- **DATA TO USE**
________
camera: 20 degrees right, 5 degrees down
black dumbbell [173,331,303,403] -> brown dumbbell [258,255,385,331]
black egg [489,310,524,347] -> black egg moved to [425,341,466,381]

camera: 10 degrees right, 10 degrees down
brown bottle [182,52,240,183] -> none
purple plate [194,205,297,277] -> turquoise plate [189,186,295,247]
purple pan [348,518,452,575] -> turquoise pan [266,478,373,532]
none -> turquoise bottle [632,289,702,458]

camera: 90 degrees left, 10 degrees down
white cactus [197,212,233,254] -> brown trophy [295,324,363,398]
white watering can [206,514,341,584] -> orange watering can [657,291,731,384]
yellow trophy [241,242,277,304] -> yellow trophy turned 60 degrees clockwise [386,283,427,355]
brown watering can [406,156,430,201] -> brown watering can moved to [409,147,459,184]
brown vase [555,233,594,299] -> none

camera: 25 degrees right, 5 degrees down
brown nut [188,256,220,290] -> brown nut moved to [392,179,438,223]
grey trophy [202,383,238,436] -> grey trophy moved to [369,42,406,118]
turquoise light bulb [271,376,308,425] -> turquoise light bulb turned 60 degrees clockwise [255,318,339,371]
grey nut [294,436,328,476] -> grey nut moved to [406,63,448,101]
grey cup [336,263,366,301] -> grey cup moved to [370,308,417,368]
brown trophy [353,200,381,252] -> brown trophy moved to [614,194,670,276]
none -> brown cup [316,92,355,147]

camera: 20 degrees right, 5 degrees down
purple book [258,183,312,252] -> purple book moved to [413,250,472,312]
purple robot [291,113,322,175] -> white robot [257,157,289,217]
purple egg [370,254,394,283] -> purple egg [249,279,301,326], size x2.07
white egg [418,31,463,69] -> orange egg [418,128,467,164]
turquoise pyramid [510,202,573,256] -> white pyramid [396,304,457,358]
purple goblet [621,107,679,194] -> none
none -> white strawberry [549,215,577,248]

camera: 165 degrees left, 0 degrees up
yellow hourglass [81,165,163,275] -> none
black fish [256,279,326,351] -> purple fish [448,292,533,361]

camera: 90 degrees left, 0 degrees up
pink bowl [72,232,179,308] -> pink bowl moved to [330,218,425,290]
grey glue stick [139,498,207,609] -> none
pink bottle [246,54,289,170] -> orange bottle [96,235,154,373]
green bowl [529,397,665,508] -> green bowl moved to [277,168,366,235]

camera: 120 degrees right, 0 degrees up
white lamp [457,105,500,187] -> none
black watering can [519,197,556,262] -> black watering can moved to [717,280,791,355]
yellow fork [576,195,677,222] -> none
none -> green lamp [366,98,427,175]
________
- **DIRECTIONS**
Taking the entries above, restate exactly those lines that fall between the line with "purple book [258,183,312,252]" and the line with "camera: 90 degrees left, 0 degrees up", keeping both of those lines too.

- **SOLUTION FOR THIS PROBLEM**
purple book [258,183,312,252] -> purple book moved to [413,250,472,312]
purple robot [291,113,322,175] -> white robot [257,157,289,217]
purple egg [370,254,394,283] -> purple egg [249,279,301,326], size x2.07
white egg [418,31,463,69] -> orange egg [418,128,467,164]
turquoise pyramid [510,202,573,256] -> white pyramid [396,304,457,358]
purple goblet [621,107,679,194] -> none
none -> white strawberry [549,215,577,248]

camera: 165 degrees left, 0 degrees up
yellow hourglass [81,165,163,275] -> none
black fish [256,279,326,351] -> purple fish [448,292,533,361]

camera: 90 degrees left, 0 degrees up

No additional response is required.